▶ [Your objective]
Of all the lines below, output only those starting at the one with "pos2: [173, 230]" and ending at the one with "pos1: [566, 115]", both ends included, exactly as written.

##### Extracted information

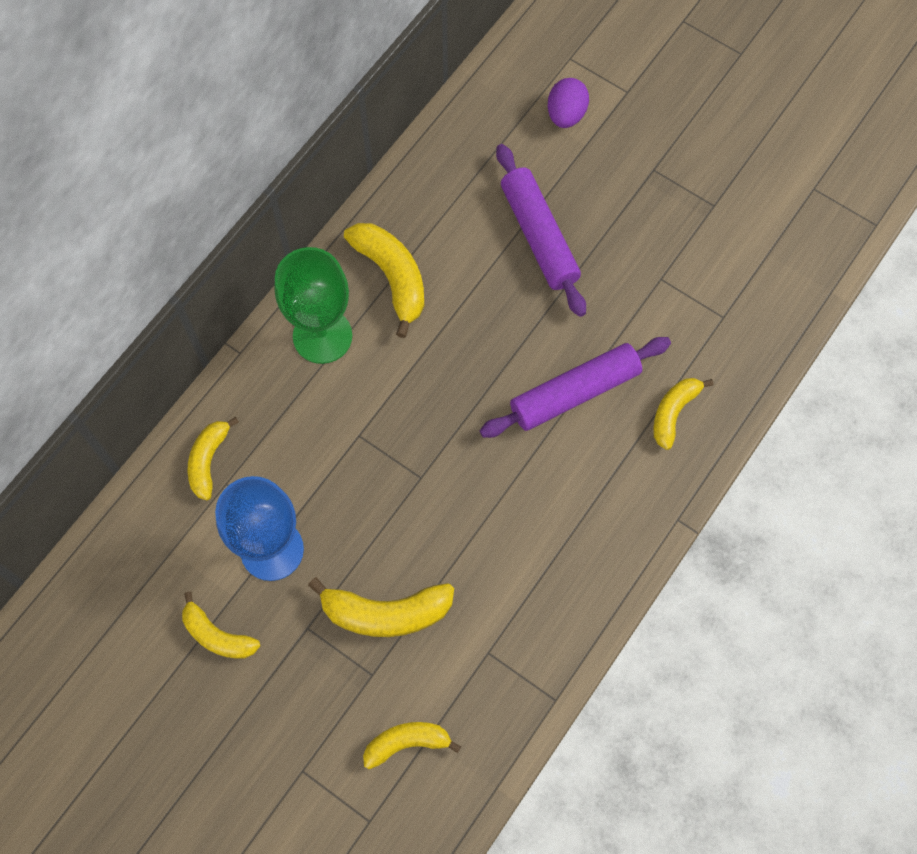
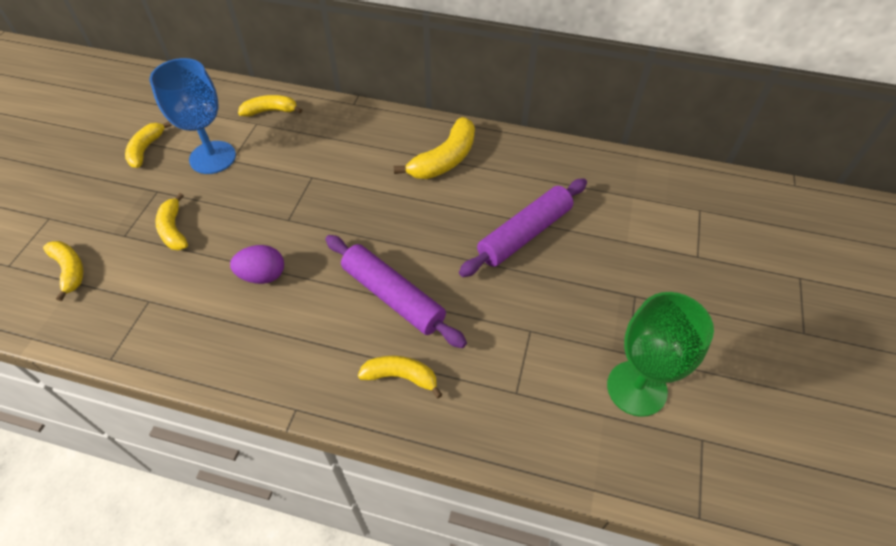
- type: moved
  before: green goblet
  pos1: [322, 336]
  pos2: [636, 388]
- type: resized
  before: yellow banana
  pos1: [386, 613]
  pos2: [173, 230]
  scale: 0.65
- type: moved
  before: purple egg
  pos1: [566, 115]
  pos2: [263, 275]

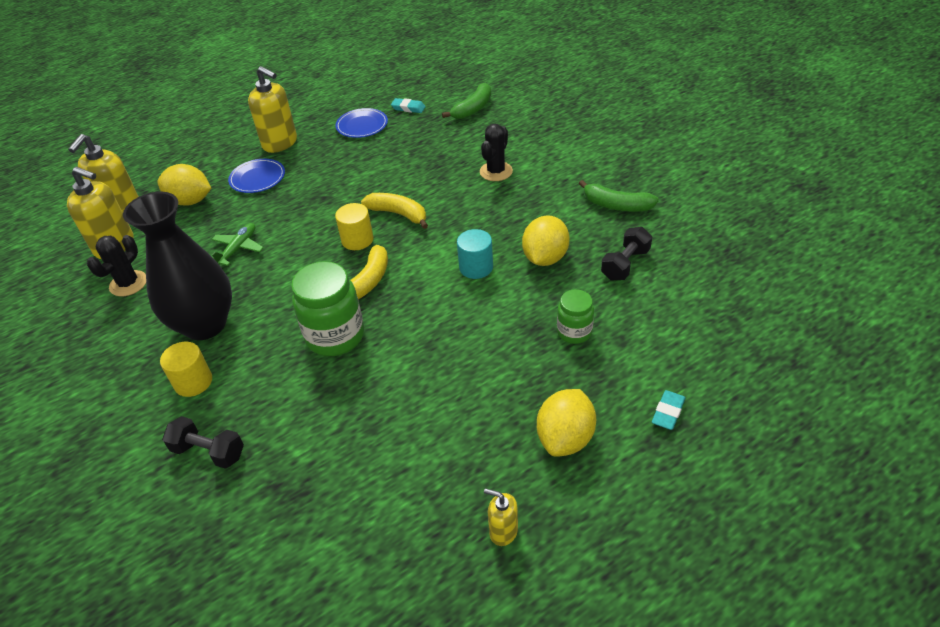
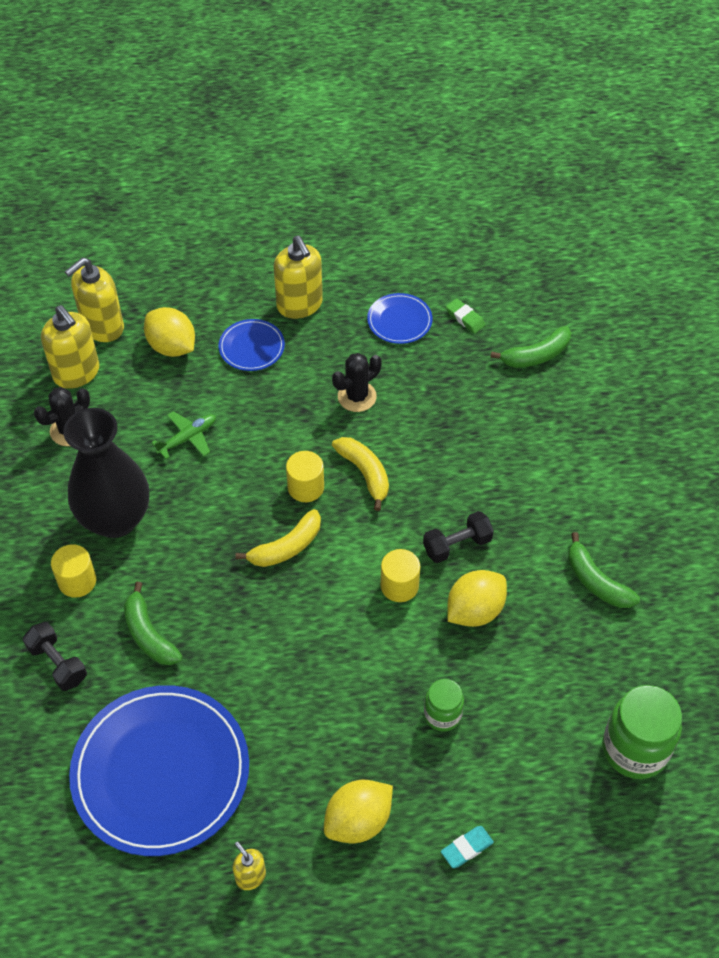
- type: moved
  before: green jar
  pos1: [335, 336]
  pos2: [635, 749]
- type: recoloured
  before: turquoise eraser
  after: green eraser
  pos1: [408, 108]
  pos2: [465, 318]
- type: recoloured
  before: turquoise cylinder
  after: yellow cylinder
  pos1: [476, 267]
  pos2: [399, 586]
- type: moved
  before: black cactus
  pos1: [496, 171]
  pos2: [357, 396]
- type: moved
  before: black dumbbell
  pos1: [625, 264]
  pos2: [457, 545]
- type: added
  after: blue plate
  pos2: [161, 772]
- type: added
  after: green banana
  pos2: [149, 634]

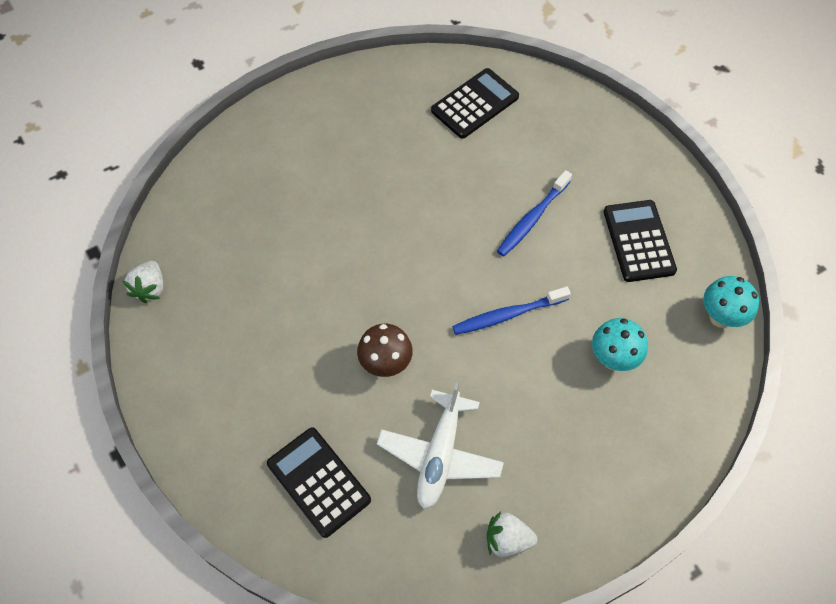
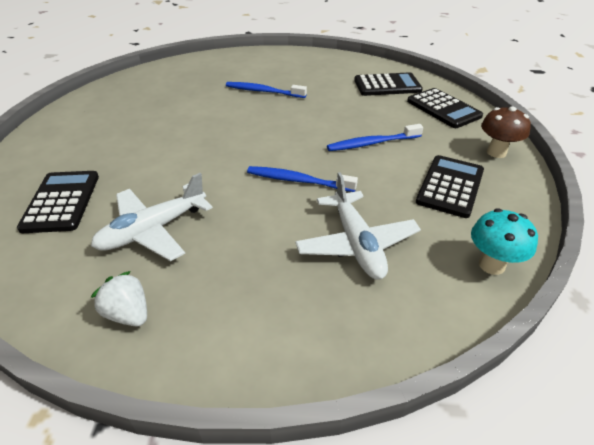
- type: removed
  before: white strawberry
  pos1: [150, 288]
- type: moved
  before: brown mushroom
  pos1: [386, 364]
  pos2: [496, 152]
- type: replaced
  before: turquoise mushroom
  after: white plane
  pos1: [613, 359]
  pos2: [356, 243]
- type: added
  after: blue toothbrush
  pos2: [263, 91]
- type: added
  after: black calculator
  pos2: [443, 109]

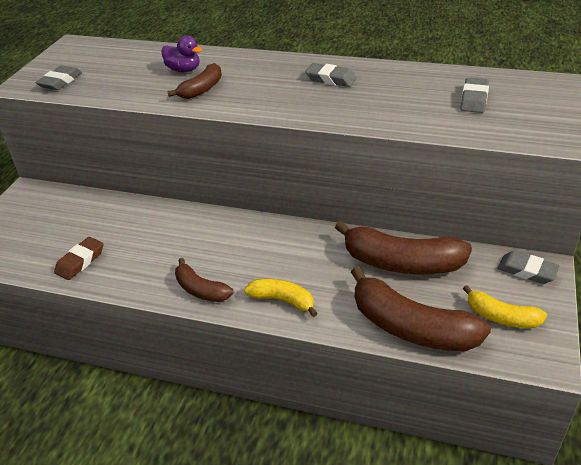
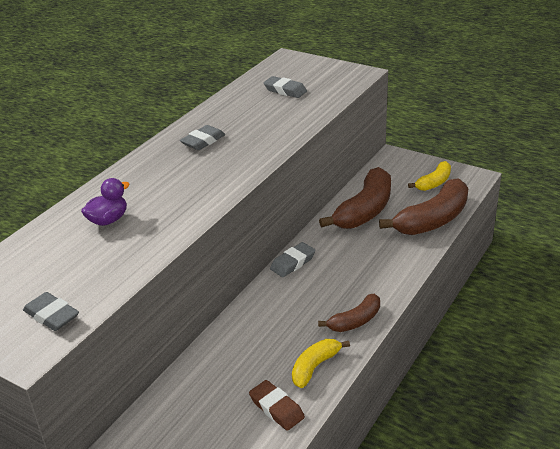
- type: removed
  before: brown banana
  pos1: [202, 89]
- type: moved
  before: yellow banana
  pos1: [282, 300]
  pos2: [315, 367]
- type: moved
  before: grey eraser
  pos1: [527, 271]
  pos2: [293, 263]

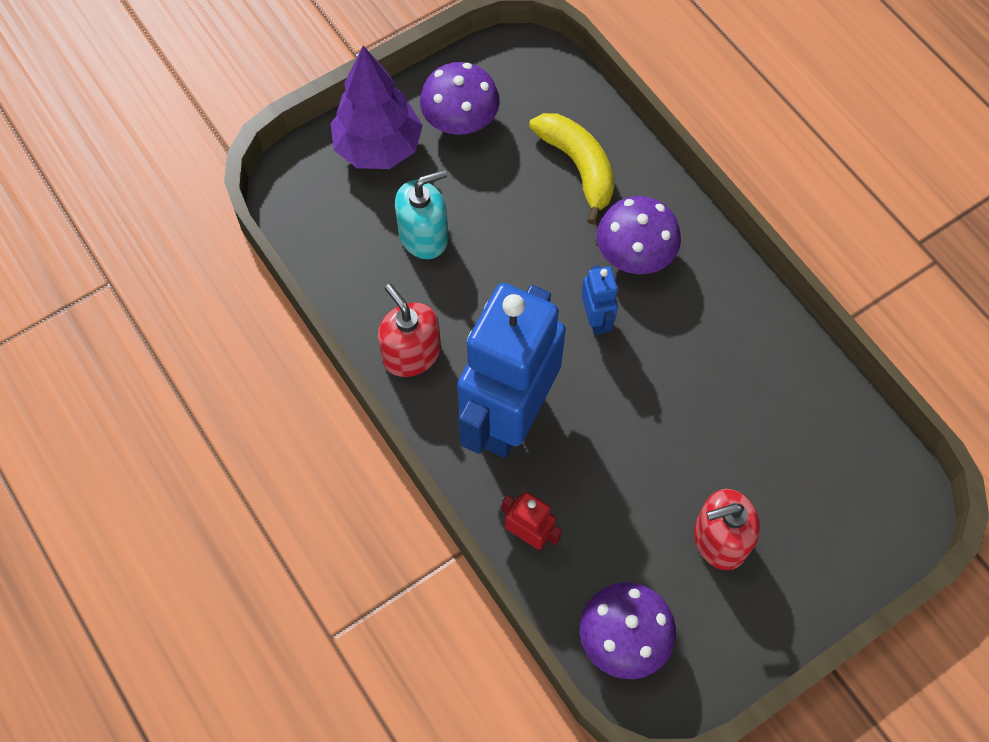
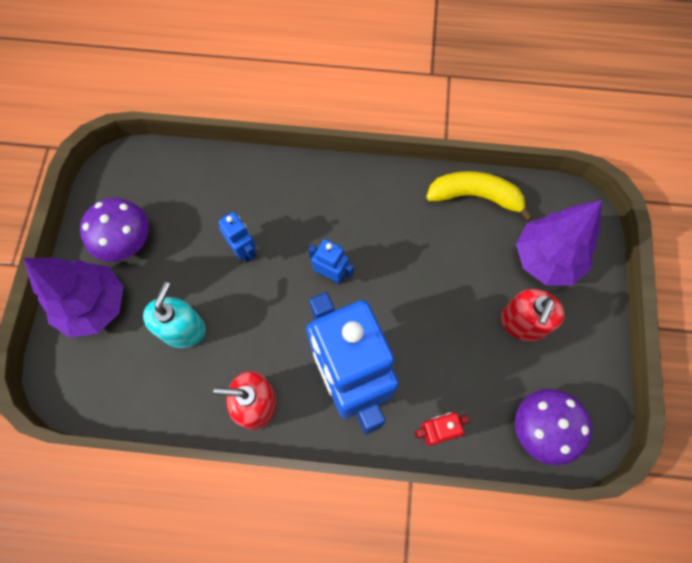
- type: moved
  before: yellow banana
  pos1: [578, 167]
  pos2: [475, 196]
- type: removed
  before: purple mushroom
  pos1: [635, 253]
- type: added
  after: blue robot
  pos2: [244, 250]
- type: added
  after: purple tree
  pos2: [546, 259]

##########

▶ [Result]
  pos2: [173, 230]
  scale: 0.65
- type: moved
  before: purple egg
  pos1: [566, 115]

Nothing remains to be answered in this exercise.